### Brief
With both ends included, repeat exactly the lines of the entries below from the one containing "building: [465,171,490,214] ->" down to the one containing "building: none -> [154,544,216,591]", and no others.

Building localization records
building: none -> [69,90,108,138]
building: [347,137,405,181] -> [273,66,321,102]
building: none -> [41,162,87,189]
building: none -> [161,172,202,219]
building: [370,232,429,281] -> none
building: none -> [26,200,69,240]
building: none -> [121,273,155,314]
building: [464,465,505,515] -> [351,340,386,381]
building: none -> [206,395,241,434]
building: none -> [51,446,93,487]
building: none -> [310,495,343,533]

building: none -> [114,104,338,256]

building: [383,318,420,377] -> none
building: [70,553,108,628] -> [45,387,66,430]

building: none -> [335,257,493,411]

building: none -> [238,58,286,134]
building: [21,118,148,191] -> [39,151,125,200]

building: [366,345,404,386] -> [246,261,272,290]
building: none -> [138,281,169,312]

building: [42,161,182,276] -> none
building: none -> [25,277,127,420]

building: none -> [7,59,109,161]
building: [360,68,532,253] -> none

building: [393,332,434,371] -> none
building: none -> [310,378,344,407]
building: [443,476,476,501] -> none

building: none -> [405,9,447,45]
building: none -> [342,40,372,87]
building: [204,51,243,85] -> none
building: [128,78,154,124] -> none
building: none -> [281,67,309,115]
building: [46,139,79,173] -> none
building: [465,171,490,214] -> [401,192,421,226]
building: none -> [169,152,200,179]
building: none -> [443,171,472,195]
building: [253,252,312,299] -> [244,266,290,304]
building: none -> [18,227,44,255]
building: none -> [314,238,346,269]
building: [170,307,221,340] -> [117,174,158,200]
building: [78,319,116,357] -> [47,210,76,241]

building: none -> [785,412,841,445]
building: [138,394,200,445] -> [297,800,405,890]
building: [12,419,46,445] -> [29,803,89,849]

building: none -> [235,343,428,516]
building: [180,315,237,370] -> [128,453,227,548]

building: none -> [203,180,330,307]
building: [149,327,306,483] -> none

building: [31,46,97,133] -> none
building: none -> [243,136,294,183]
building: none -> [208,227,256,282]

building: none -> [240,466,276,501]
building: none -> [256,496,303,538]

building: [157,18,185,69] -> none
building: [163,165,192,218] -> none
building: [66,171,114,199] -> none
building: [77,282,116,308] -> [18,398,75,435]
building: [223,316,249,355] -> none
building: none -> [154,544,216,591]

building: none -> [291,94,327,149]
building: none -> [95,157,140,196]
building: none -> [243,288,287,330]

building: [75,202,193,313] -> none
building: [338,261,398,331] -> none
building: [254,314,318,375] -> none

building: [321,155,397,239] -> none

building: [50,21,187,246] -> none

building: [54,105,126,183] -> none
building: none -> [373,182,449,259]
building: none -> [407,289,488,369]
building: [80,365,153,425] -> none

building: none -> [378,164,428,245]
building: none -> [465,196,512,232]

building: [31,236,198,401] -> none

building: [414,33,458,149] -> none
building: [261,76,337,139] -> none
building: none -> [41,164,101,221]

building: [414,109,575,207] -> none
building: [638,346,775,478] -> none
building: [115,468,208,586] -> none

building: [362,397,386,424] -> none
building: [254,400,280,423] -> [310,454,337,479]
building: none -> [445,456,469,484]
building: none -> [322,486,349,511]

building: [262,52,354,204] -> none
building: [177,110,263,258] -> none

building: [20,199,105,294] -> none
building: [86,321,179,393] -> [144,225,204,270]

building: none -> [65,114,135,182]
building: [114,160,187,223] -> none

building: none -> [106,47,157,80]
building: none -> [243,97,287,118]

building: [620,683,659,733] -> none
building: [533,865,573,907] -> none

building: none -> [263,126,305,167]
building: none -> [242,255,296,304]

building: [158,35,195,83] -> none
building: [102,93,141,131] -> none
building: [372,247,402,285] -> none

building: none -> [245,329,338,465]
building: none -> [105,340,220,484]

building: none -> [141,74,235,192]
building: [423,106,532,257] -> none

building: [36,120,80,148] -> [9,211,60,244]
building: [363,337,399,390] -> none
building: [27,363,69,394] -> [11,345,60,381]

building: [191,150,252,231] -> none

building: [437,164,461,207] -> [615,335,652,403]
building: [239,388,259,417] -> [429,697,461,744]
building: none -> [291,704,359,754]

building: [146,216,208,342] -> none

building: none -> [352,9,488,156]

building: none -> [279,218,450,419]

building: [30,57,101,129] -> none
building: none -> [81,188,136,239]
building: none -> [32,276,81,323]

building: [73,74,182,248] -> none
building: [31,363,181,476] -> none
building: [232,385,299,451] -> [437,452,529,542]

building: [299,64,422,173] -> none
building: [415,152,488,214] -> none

### Result of the task
building: [465,171,490,214] -> [401,192,421,226]
building: none -> [169,152,200,179]
building: none -> [443,171,472,195]
building: [253,252,312,299] -> [244,266,290,304]
building: none -> [18,227,44,255]
building: none -> [314,238,346,269]
building: [170,307,221,340] -> [117,174,158,200]
building: [78,319,116,357] -> [47,210,76,241]

building: none -> [785,412,841,445]
building: [138,394,200,445] -> [297,800,405,890]
building: [12,419,46,445] -> [29,803,89,849]

building: none -> [235,343,428,516]
building: [180,315,237,370] -> [128,453,227,548]

building: none -> [203,180,330,307]
building: [149,327,306,483] -> none

building: [31,46,97,133] -> none
building: none -> [243,136,294,183]
building: none -> [208,227,256,282]

building: none -> [240,466,276,501]
building: none -> [256,496,303,538]

building: [157,18,185,69] -> none
building: [163,165,192,218] -> none
building: [66,171,114,199] -> none
building: [77,282,116,308] -> [18,398,75,435]
building: [223,316,249,355] -> none
building: none -> [154,544,216,591]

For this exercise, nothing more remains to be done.